[Opening Recorded data section]

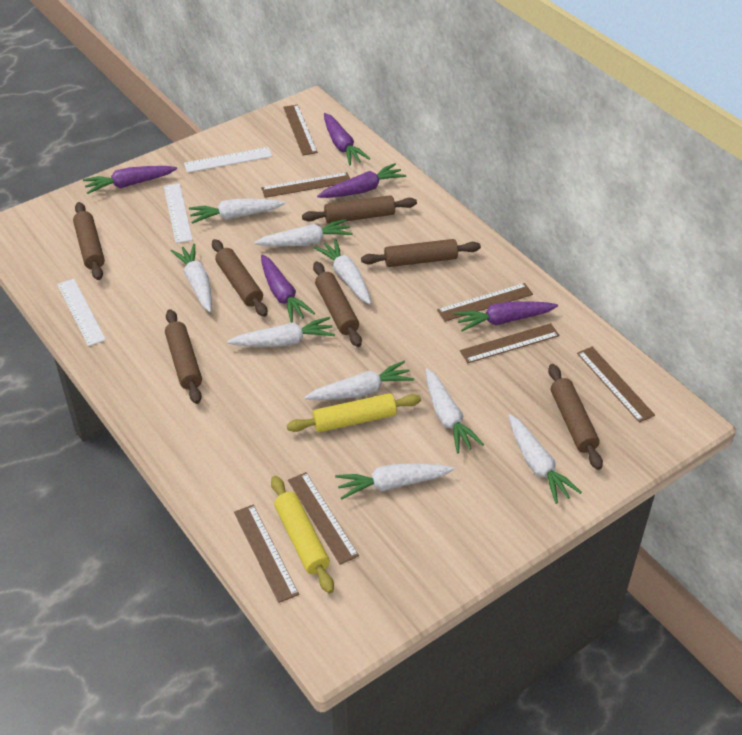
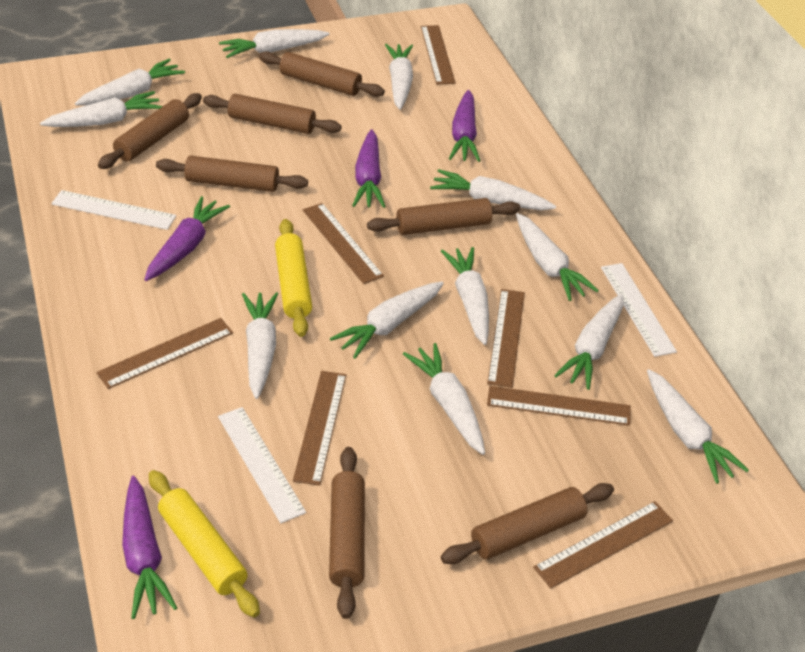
purple carrot: 5 -> 4
white carrot: 9 -> 12

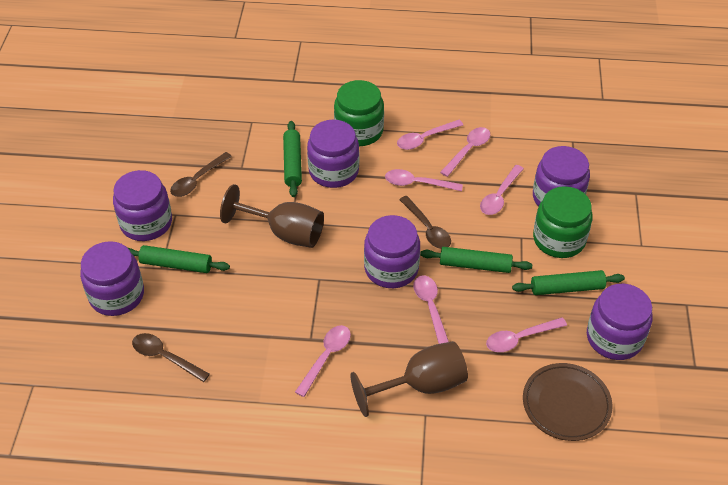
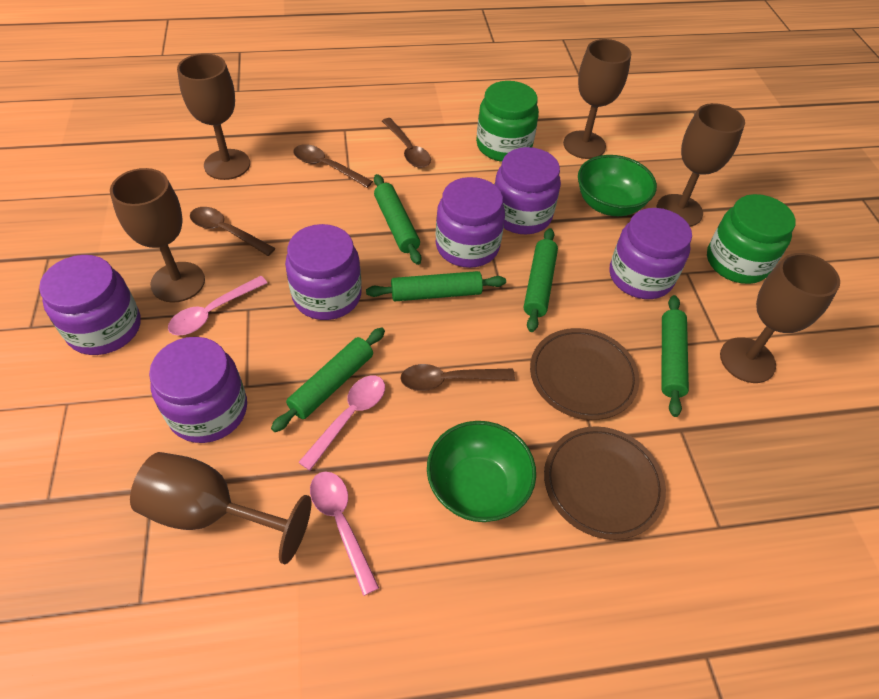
brown goblet: 2 -> 6
brown plate: 1 -> 2
brown spoon: 3 -> 4
green bowl: 0 -> 2
green rolling pin: 4 -> 5
pink spoon: 7 -> 3

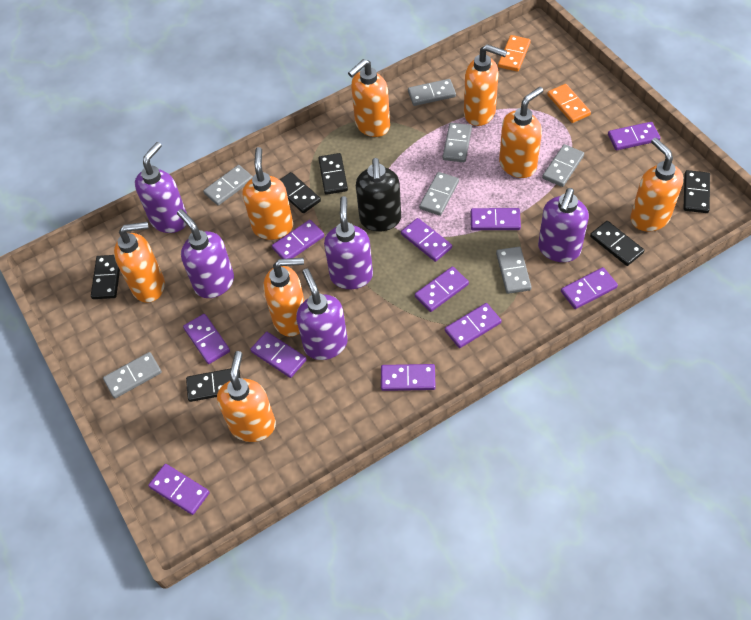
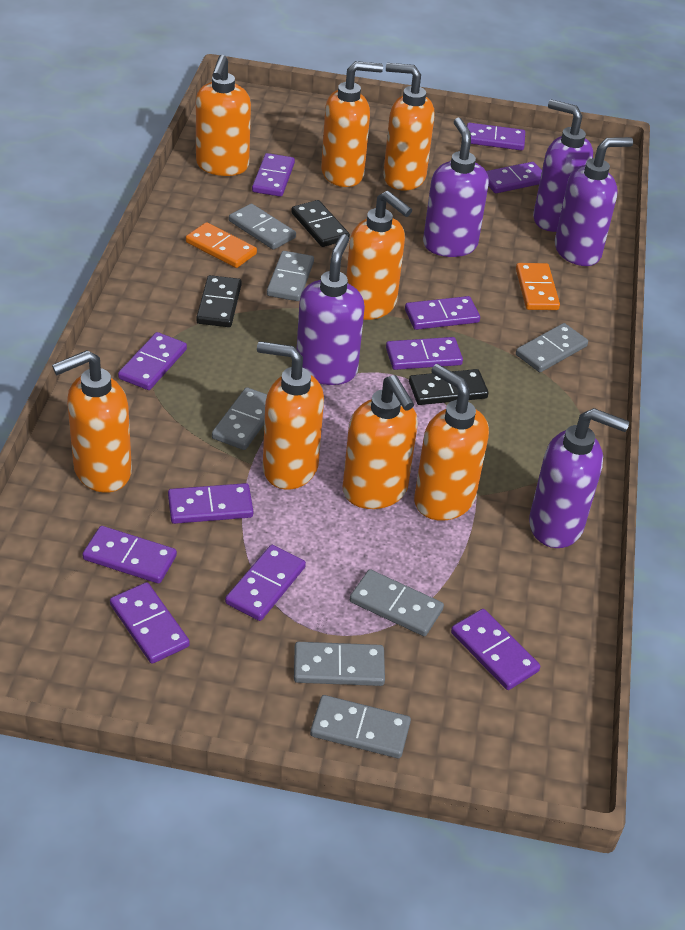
black domino: 6 -> 3
black soap dispenser: 1 -> 0

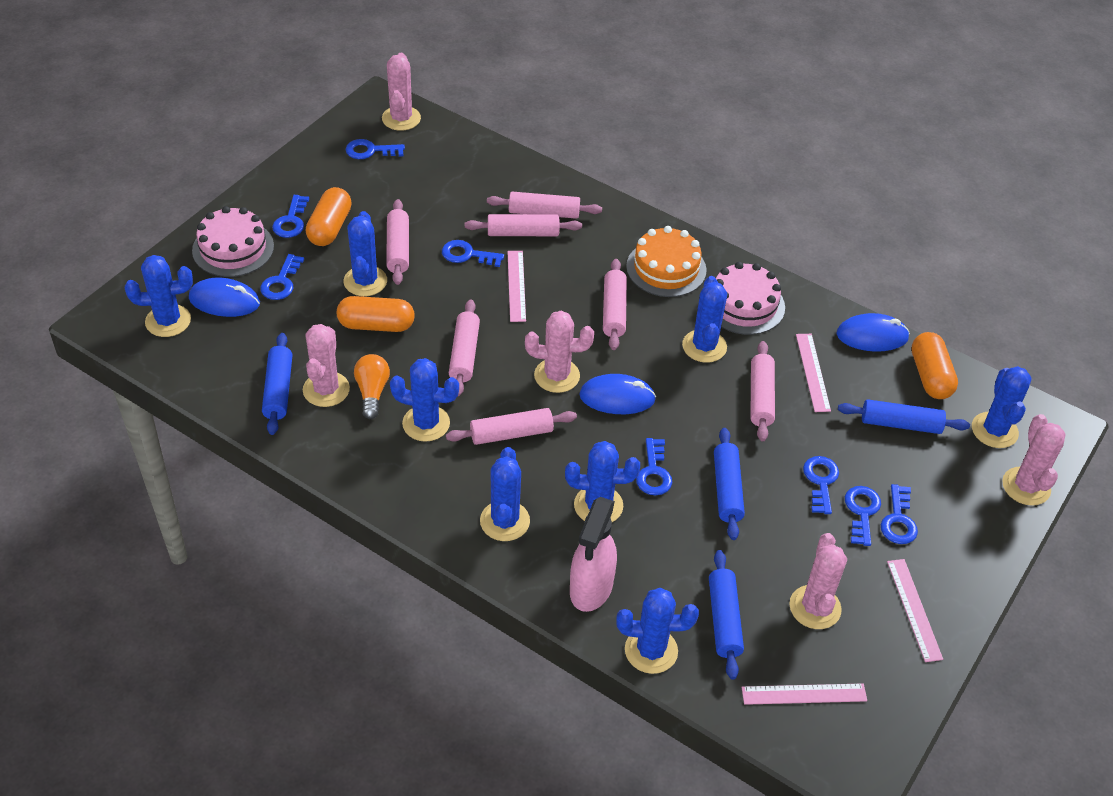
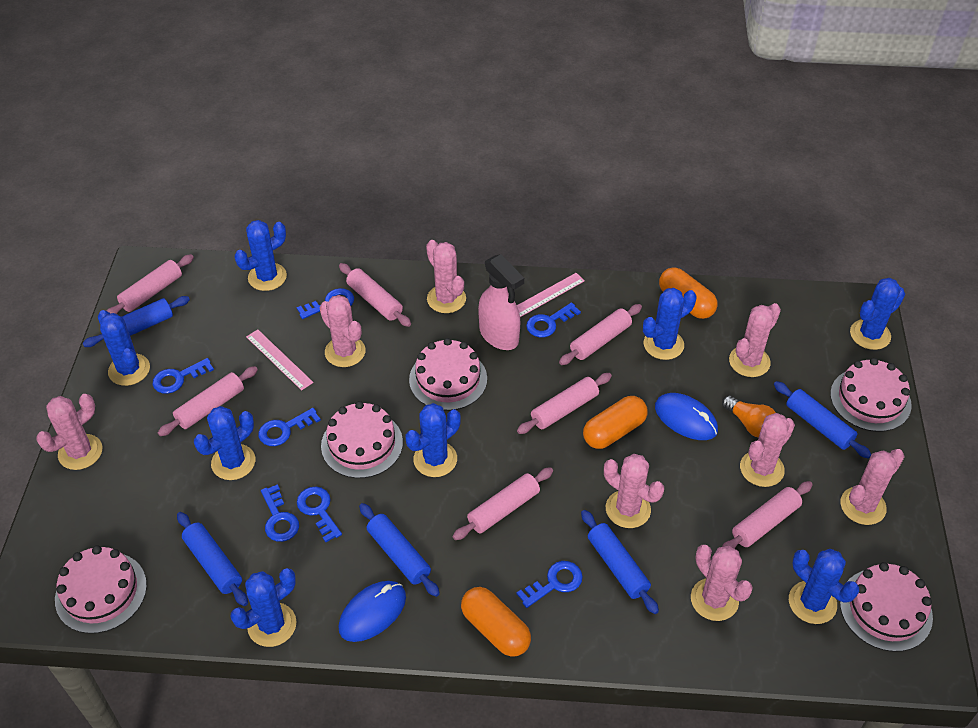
blue key: 8 -> 7
blue mouse: 3 -> 2
blue rolling pin: 4 -> 5
orange cake: 1 -> 0
pink cactus: 5 -> 8
pink cake: 2 -> 5
pink ruler: 4 -> 2

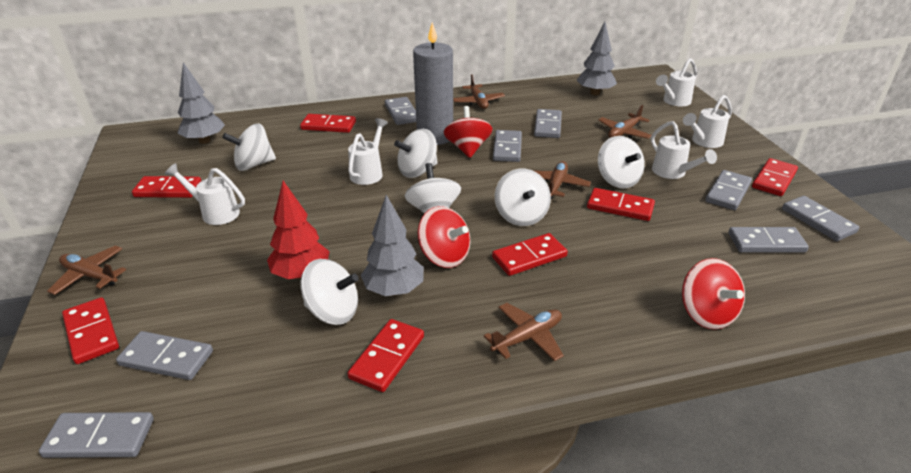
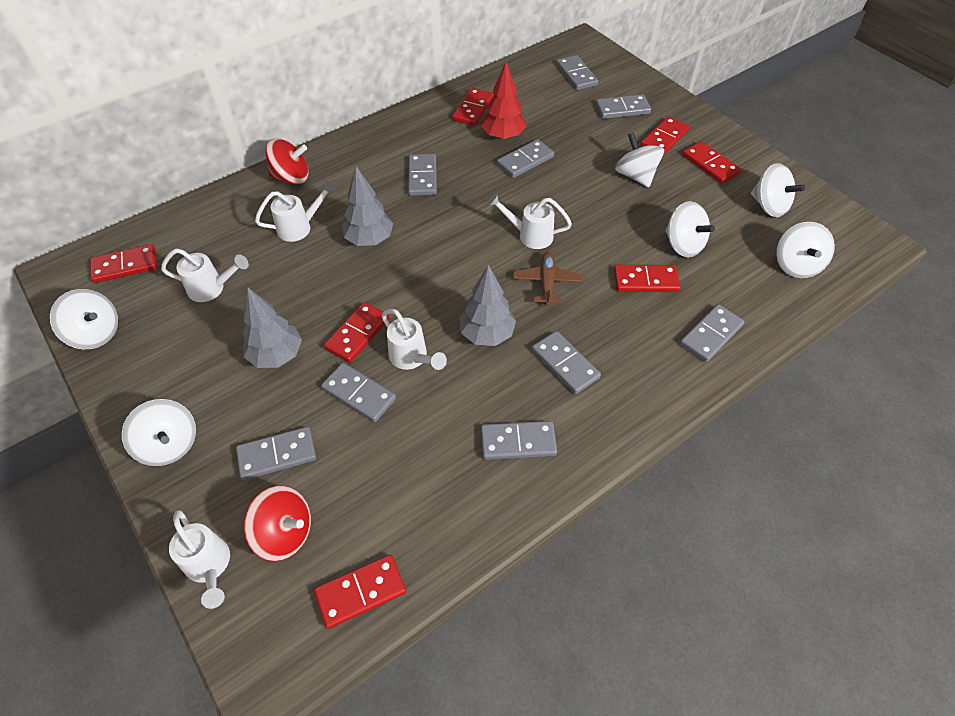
brown plane: 5 -> 1
grey candle: 1 -> 0
grey domino: 8 -> 9
red spinning top: 3 -> 2

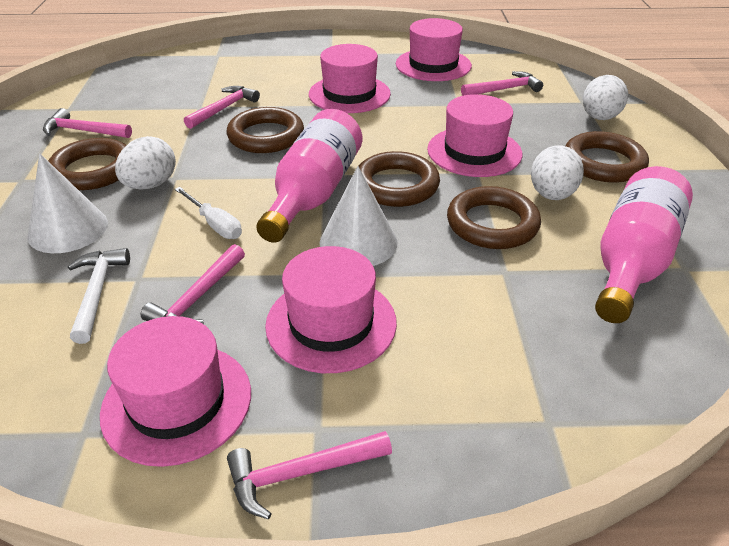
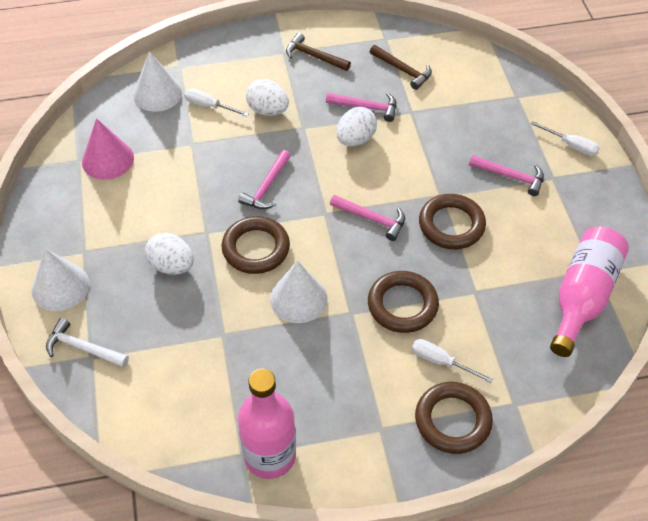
brown hammer: 0 -> 2
brown ring: 5 -> 4
pink cone: 0 -> 1
pink hammer: 5 -> 4
pink hat: 5 -> 0
white cone: 2 -> 3
white screwdriver: 1 -> 3

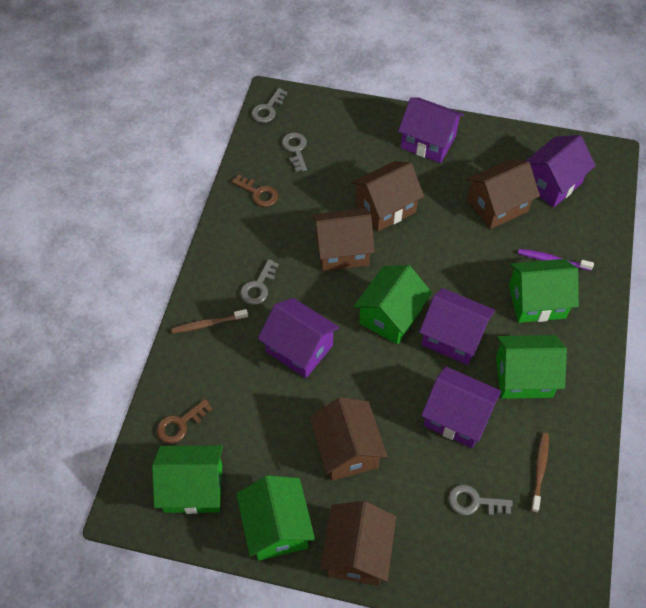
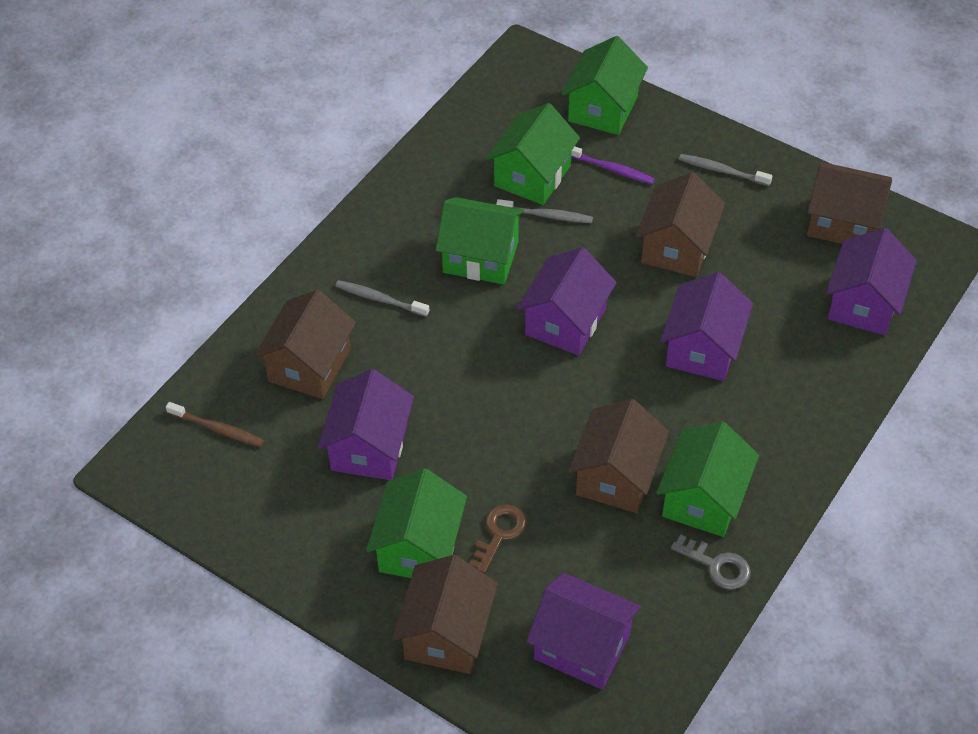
brown key: 2 -> 1
brown toothbrush: 2 -> 1
grey key: 4 -> 1
grey toothbrush: 0 -> 3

[Closing Recorded data section]

## Exercise instructions
Write out the lines of the listing from the one that holds "brown plane: 5 -> 1" to the very last line, both included, exactly as they appear and without any pictures.

## Exercise solution
brown plane: 5 -> 1
grey candle: 1 -> 0
grey domino: 8 -> 9
red spinning top: 3 -> 2

brown hammer: 0 -> 2
brown ring: 5 -> 4
pink cone: 0 -> 1
pink hammer: 5 -> 4
pink hat: 5 -> 0
white cone: 2 -> 3
white screwdriver: 1 -> 3

brown key: 2 -> 1
brown toothbrush: 2 -> 1
grey key: 4 -> 1
grey toothbrush: 0 -> 3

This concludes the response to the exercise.